WHAT YOU SHOULD DO: A word-for-word copy of the lines below, starting at the line with "green truck: 2 -> 0" and ending at the last one, is what you should give. Omit every picture.

MATERIALS PROVIDED:
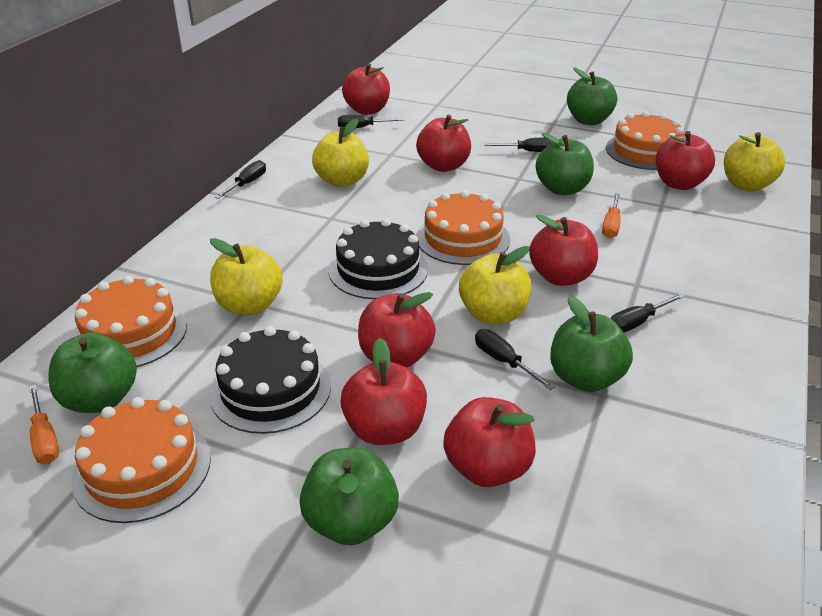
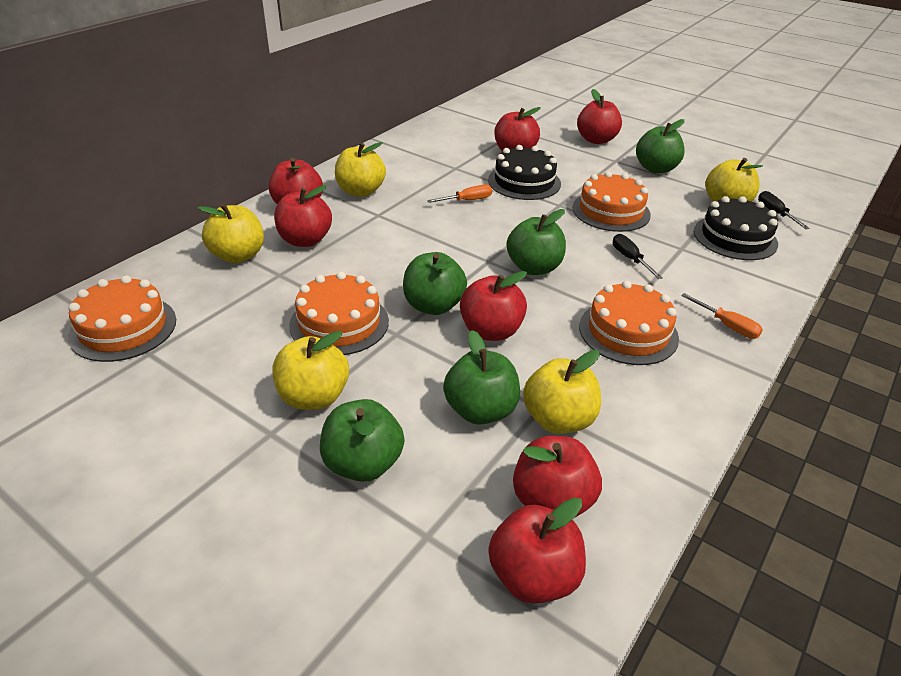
black screwdriver: 5 -> 2
yellow apple: 4 -> 5

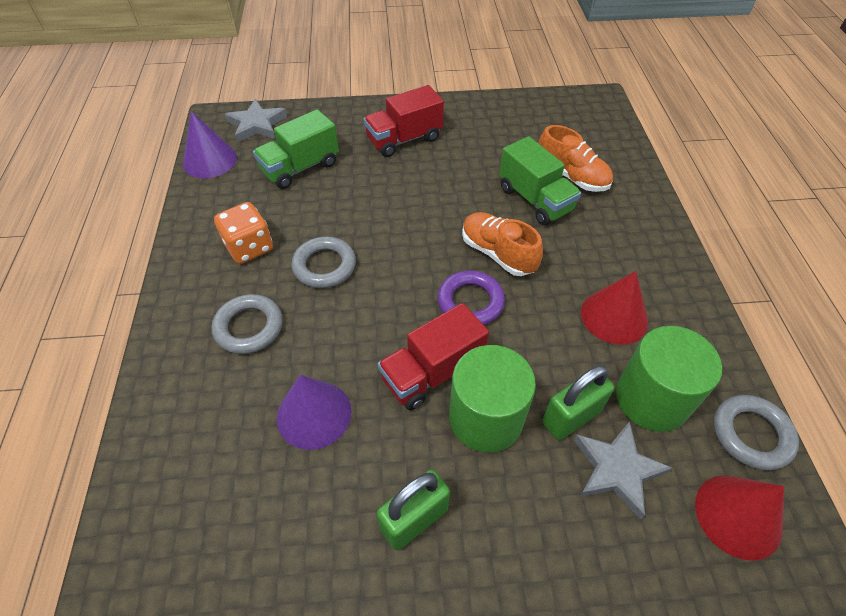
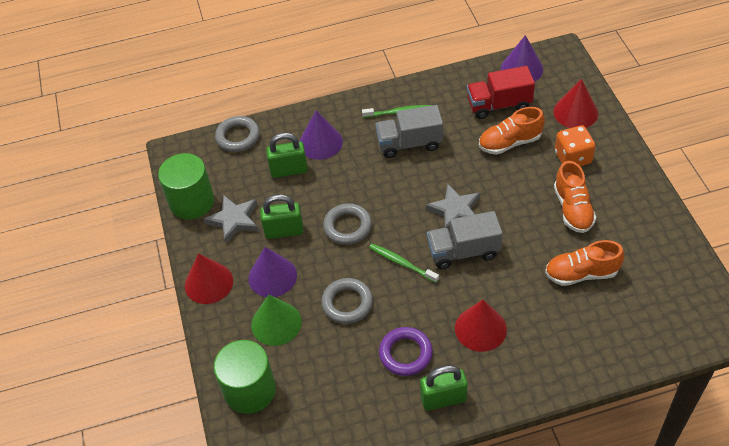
green cone: 0 -> 1
green padlock: 2 -> 3
green toothbrush: 0 -> 2
green truck: 2 -> 0
grey truck: 0 -> 2
orange shoe: 2 -> 3
purple cone: 2 -> 3
red cone: 2 -> 3
red truck: 2 -> 1

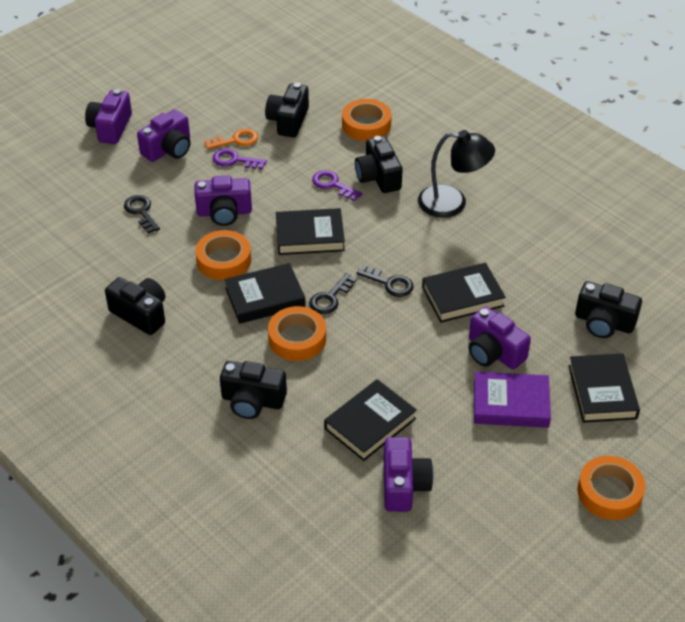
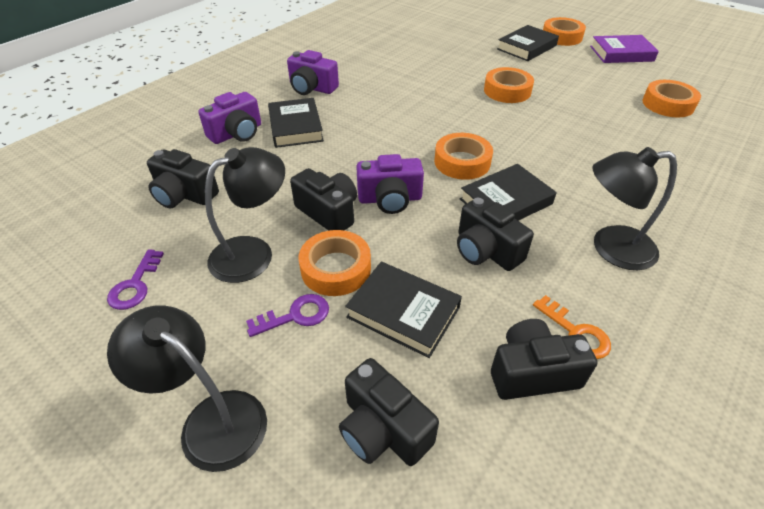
black book: 5 -> 4
black key: 3 -> 0
black lamp: 1 -> 3
orange tape: 4 -> 5
purple camera: 5 -> 3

ANSWER FOR THE TASK:
green truck: 2 -> 0
grey truck: 0 -> 2
orange shoe: 2 -> 3
purple cone: 2 -> 3
red cone: 2 -> 3
red truck: 2 -> 1

black book: 5 -> 4
black key: 3 -> 0
black lamp: 1 -> 3
orange tape: 4 -> 5
purple camera: 5 -> 3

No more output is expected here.